**WORK REQUIRED**: Reproduce the listing below verbatim, keeping every line and its characters unchanged.
START RECORDS
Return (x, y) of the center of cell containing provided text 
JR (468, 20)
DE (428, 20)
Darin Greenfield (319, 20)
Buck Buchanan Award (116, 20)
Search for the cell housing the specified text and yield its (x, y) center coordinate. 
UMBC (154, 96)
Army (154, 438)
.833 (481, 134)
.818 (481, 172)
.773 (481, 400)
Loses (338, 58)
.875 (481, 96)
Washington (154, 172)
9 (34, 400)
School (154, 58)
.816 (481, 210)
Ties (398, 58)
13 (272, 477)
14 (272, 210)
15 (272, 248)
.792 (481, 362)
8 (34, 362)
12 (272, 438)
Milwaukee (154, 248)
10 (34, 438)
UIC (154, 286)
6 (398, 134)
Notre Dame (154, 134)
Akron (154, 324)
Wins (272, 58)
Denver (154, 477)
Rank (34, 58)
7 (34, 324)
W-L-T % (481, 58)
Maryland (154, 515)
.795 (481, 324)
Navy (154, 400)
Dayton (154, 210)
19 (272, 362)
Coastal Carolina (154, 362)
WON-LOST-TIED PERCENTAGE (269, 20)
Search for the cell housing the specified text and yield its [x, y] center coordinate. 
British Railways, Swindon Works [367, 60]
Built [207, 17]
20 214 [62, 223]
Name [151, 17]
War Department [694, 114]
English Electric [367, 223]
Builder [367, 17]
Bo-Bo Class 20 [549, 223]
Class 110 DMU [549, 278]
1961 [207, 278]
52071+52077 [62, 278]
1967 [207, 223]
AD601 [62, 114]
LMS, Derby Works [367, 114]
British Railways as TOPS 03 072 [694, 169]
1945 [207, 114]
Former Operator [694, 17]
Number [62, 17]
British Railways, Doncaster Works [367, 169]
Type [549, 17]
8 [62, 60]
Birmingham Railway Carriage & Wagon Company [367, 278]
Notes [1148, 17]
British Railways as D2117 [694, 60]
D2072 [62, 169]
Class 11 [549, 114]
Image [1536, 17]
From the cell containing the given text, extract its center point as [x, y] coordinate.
END RECORDS
**ANSWER TO THE PROBLEM**:
Return (x, y) of the center of cell containing provided text 
JR (468, 20)
DE (428, 20)
Darin Greenfield (319, 20)
Buck Buchanan Award (116, 20)
Search for the cell housing the specified text and yield its (x, y) center coordinate. 
UMBC (154, 96)
Army (154, 438)
.833 (481, 134)
.818 (481, 172)
.773 (481, 400)
Loses (338, 58)
.875 (481, 96)
Washington (154, 172)
9 (34, 400)
School (154, 58)
.816 (481, 210)
Ties (398, 58)
13 (272, 477)
14 (272, 210)
15 (272, 248)
.792 (481, 362)
8 (34, 362)
12 (272, 438)
Milwaukee (154, 248)
10 (34, 438)
UIC (154, 286)
6 (398, 134)
Notre Dame (154, 134)
Akron (154, 324)
Wins (272, 58)
Denver (154, 477)
Rank (34, 58)
7 (34, 324)
W-L-T % (481, 58)
Maryland (154, 515)
.795 (481, 324)
Navy (154, 400)
Dayton (154, 210)
19 (272, 362)
Coastal Carolina (154, 362)
WON-LOST-TIED PERCENTAGE (269, 20)
Search for the cell housing the specified text and yield its [x, y] center coordinate. 
British Railways, Swindon Works [367, 60]
Built [207, 17]
20 214 [62, 223]
Name [151, 17]
War Department [694, 114]
English Electric [367, 223]
Builder [367, 17]
Bo-Bo Class 20 [549, 223]
Class 110 DMU [549, 278]
1961 [207, 278]
52071+52077 [62, 278]
1967 [207, 223]
AD601 [62, 114]
LMS, Derby Works [367, 114]
British Railways as TOPS 03 072 [694, 169]
1945 [207, 114]
Former Operator [694, 17]
Number [62, 17]
British Railways, Doncaster Works [367, 169]
Type [549, 17]
8 [62, 60]
Birmingham Railway Carriage & Wagon Company [367, 278]
Notes [1148, 17]
British Railways as D2117 [694, 60]
D2072 [62, 169]
Class 11 [549, 114]
Image [1536, 17]
From the cell containing the given text, extract its center point as [x, y] coordinate.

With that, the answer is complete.